▸ **TASK STATEMENT**
Please transcribe, exactly and only, the lines of the records below from the one holding "blue diamond: (1078, 118)" to the very end.

▸ **Geometric object motion data**
········

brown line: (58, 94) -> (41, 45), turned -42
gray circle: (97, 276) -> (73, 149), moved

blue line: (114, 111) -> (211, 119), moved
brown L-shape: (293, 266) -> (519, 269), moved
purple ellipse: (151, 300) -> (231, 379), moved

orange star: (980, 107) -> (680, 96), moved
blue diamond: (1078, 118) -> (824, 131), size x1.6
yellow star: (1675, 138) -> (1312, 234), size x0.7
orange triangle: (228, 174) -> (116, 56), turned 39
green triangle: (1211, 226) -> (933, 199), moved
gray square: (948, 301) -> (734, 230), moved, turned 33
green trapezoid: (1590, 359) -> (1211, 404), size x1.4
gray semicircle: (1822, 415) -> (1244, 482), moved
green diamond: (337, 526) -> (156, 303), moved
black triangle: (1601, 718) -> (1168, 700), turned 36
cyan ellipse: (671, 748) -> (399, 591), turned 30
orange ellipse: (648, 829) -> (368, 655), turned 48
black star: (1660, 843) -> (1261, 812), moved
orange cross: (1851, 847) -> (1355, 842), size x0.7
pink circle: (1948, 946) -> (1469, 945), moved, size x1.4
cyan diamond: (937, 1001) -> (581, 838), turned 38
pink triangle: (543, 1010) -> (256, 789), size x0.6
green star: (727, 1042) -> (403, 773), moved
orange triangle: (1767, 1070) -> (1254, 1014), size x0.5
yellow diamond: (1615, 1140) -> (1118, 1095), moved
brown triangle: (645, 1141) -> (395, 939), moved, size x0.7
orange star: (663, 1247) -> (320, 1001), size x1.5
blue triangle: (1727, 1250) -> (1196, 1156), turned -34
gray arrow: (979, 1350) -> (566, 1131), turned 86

········

▸ **ANSWER TO THIS TASK**
blue diamond: (1078, 118) -> (824, 131), size x1.6
yellow star: (1675, 138) -> (1312, 234), size x0.7
orange triangle: (228, 174) -> (116, 56), turned 39
green triangle: (1211, 226) -> (933, 199), moved
gray square: (948, 301) -> (734, 230), moved, turned 33
green trapezoid: (1590, 359) -> (1211, 404), size x1.4
gray semicircle: (1822, 415) -> (1244, 482), moved
green diamond: (337, 526) -> (156, 303), moved
black triangle: (1601, 718) -> (1168, 700), turned 36
cyan ellipse: (671, 748) -> (399, 591), turned 30
orange ellipse: (648, 829) -> (368, 655), turned 48
black star: (1660, 843) -> (1261, 812), moved
orange cross: (1851, 847) -> (1355, 842), size x0.7
pink circle: (1948, 946) -> (1469, 945), moved, size x1.4
cyan diamond: (937, 1001) -> (581, 838), turned 38
pink triangle: (543, 1010) -> (256, 789), size x0.6
green star: (727, 1042) -> (403, 773), moved
orange triangle: (1767, 1070) -> (1254, 1014), size x0.5
yellow diamond: (1615, 1140) -> (1118, 1095), moved
brown triangle: (645, 1141) -> (395, 939), moved, size x0.7
orange star: (663, 1247) -> (320, 1001), size x1.5
blue triangle: (1727, 1250) -> (1196, 1156), turned -34
gray arrow: (979, 1350) -> (566, 1131), turned 86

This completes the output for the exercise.